> [Work instructions] What you return must be an exact copy of the lines in the listing below between the line holding "Session: [458,482,532,556] ->" and the line holding "Converter: [65,953,454,1264] ->", inclusive, and nothing more.

> [Extracted information]
* * *
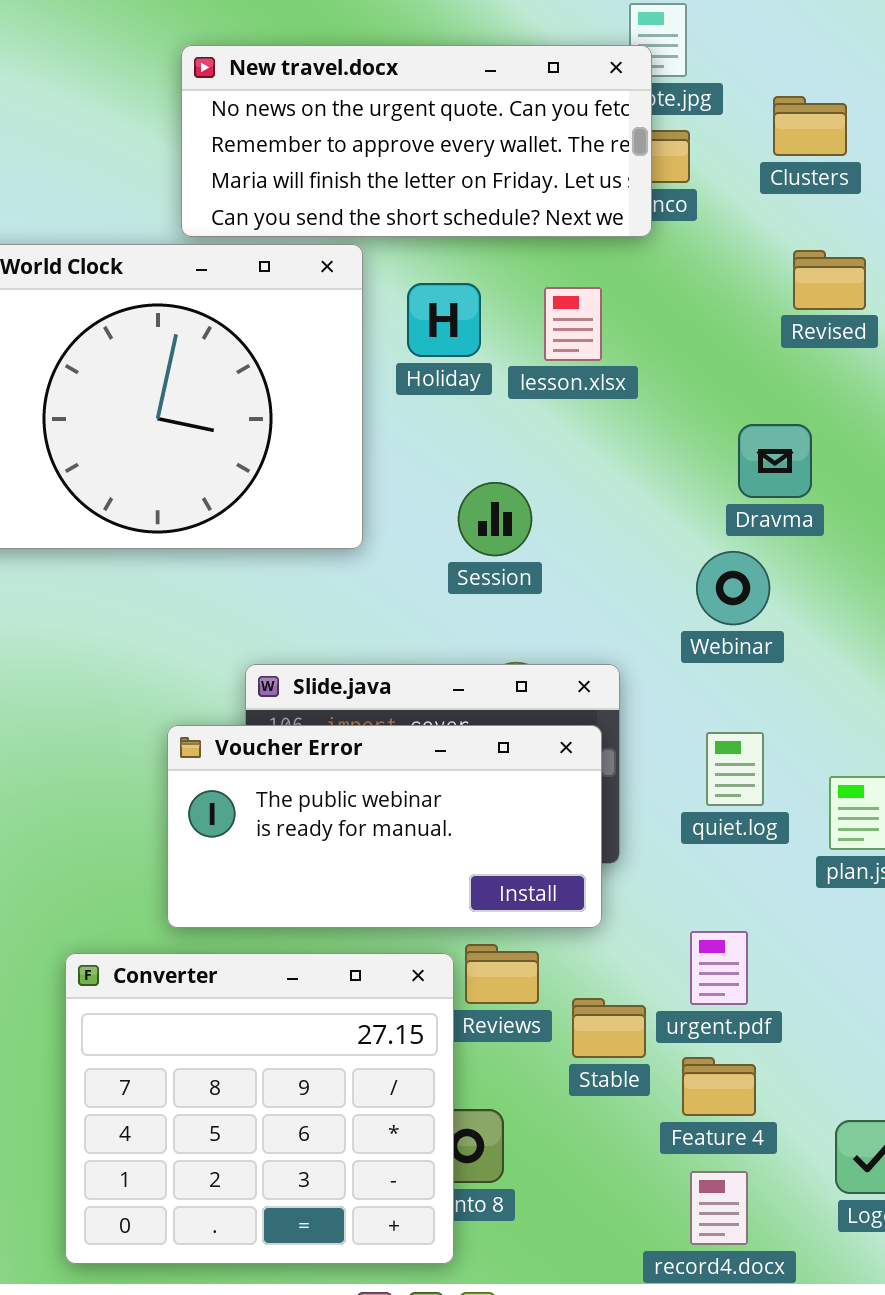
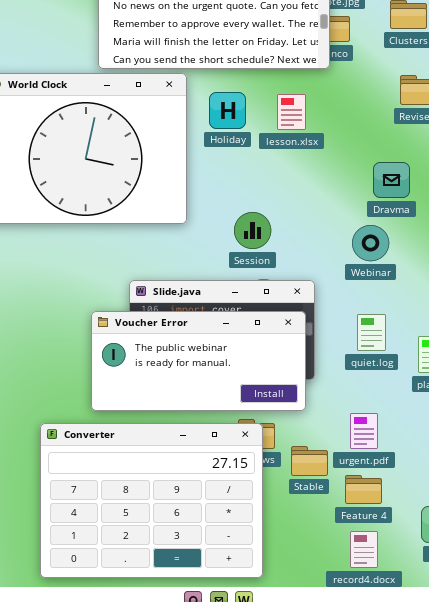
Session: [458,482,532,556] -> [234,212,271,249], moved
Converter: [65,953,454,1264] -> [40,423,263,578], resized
* * *
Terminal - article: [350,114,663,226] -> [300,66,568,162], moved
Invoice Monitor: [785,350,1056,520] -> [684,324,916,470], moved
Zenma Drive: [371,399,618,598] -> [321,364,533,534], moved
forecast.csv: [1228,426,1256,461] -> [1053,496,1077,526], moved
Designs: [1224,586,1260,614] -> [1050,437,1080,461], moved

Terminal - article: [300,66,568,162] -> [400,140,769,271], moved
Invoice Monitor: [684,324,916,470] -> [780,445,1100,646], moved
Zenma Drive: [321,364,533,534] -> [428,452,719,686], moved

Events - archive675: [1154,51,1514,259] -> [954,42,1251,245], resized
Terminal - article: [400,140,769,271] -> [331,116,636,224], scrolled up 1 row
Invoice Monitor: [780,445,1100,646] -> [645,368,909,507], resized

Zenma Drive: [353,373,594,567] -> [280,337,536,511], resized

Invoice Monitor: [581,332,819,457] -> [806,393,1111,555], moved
* * *
> [Solution to the problem]
Session: [458,482,532,556] -> [234,212,271,249], moved
Converter: [65,953,454,1264] -> [40,423,263,578], resized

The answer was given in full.